RECORDS FOR THIS EXERCISE

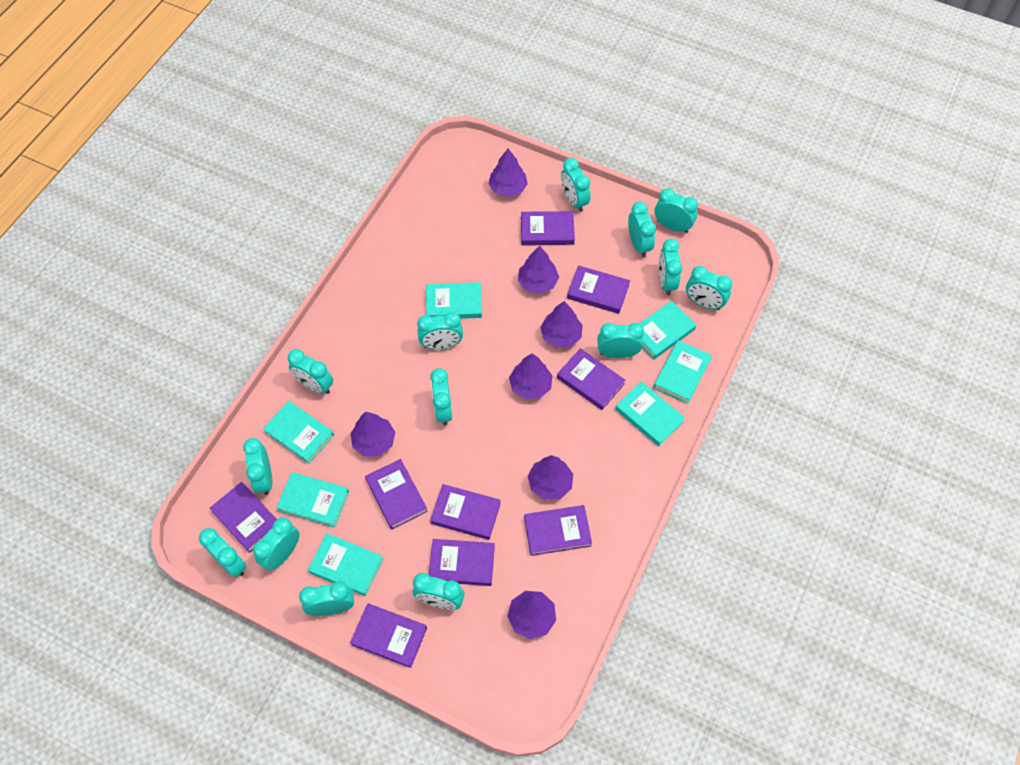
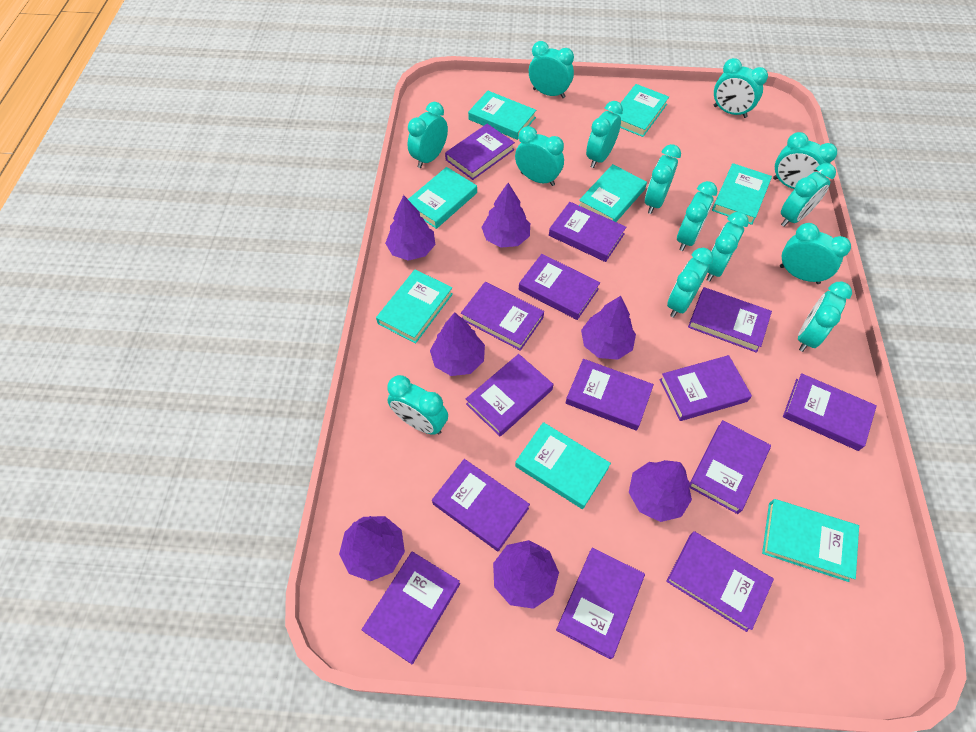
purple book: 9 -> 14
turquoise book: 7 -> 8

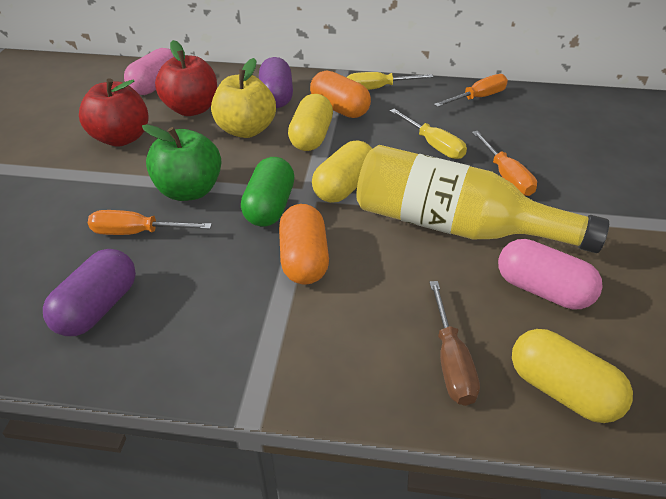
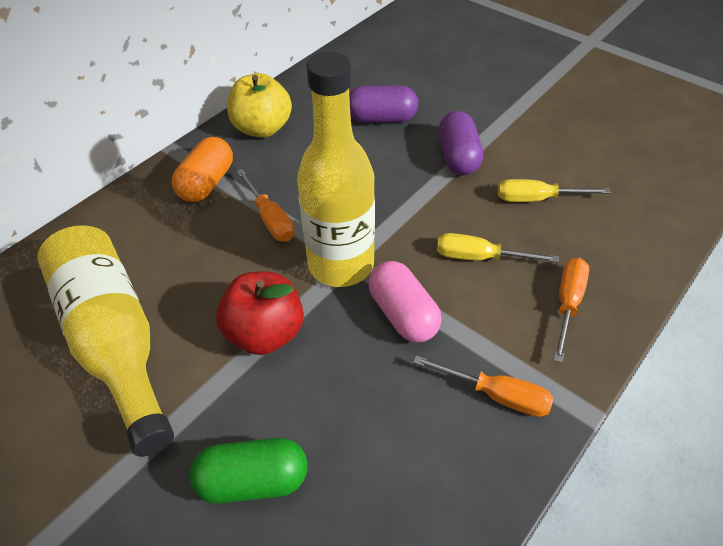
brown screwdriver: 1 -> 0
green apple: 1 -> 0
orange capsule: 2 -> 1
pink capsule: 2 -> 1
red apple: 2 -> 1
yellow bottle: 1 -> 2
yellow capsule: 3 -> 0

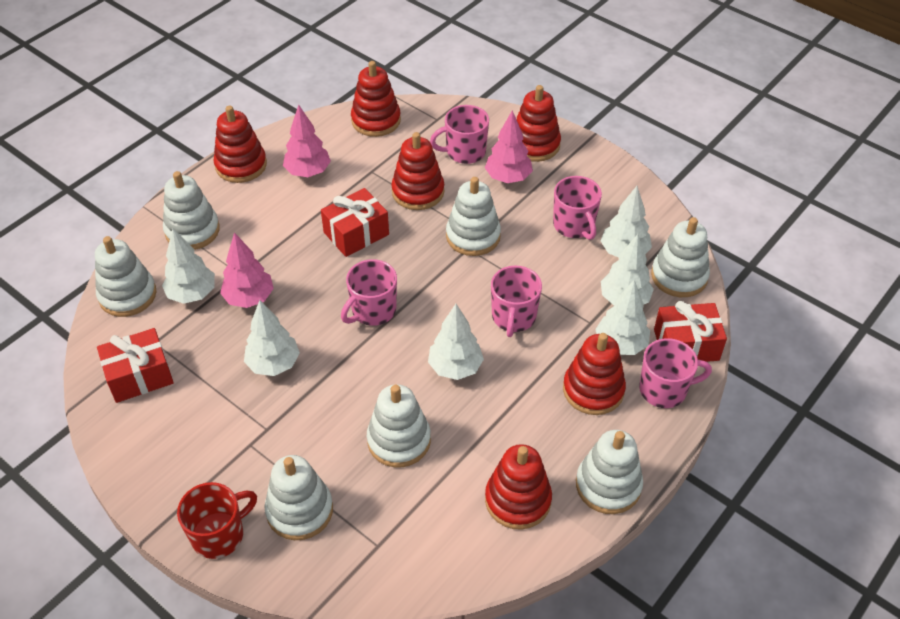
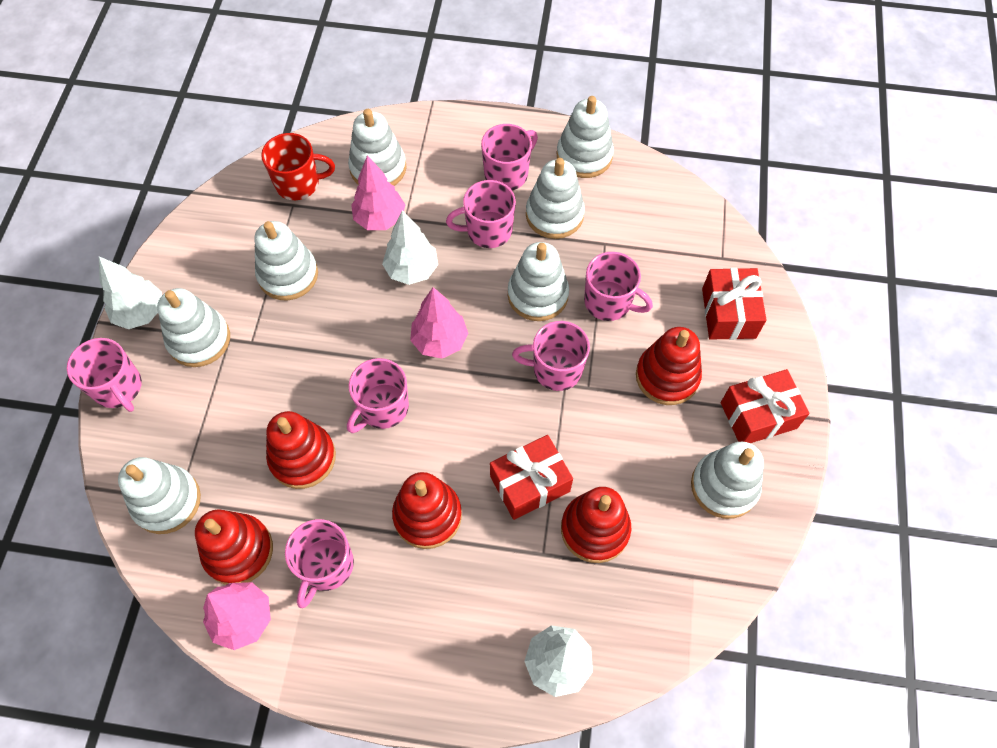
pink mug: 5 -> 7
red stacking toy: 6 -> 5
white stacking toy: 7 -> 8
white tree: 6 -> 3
--
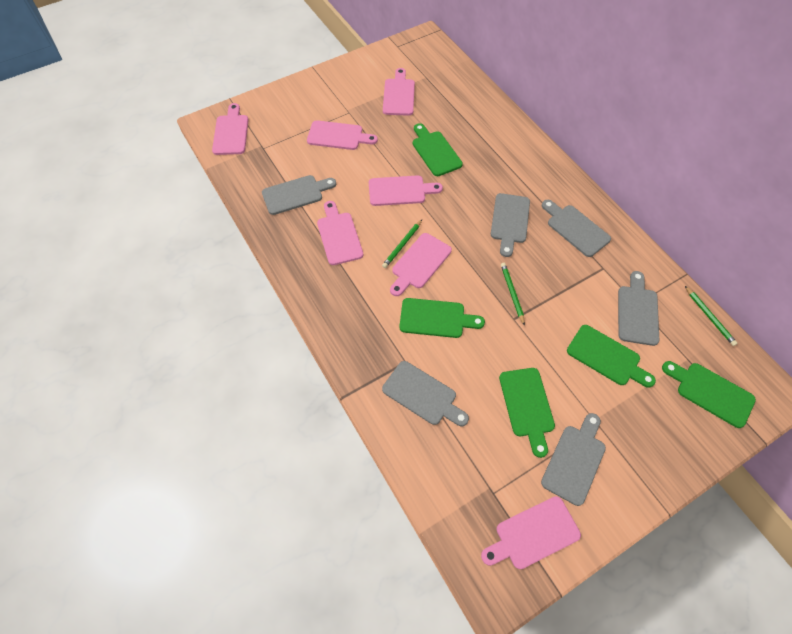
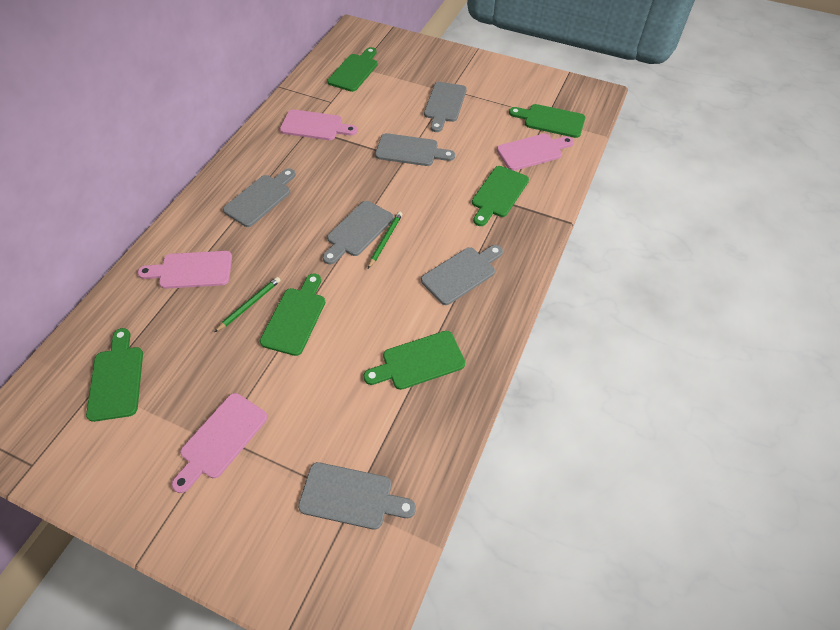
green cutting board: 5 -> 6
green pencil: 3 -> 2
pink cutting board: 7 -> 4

EXERCISE GOAL
Working from the records above, set down word for word everything from the line containing "red apple: 2 -> 1" down to the line containing "white tree: 6 -> 3", ends included, minus the pictures.

EXERCISE OUTPUT
red apple: 2 -> 1
yellow bottle: 1 -> 2
yellow capsule: 3 -> 0

pink mug: 5 -> 7
red stacking toy: 6 -> 5
white stacking toy: 7 -> 8
white tree: 6 -> 3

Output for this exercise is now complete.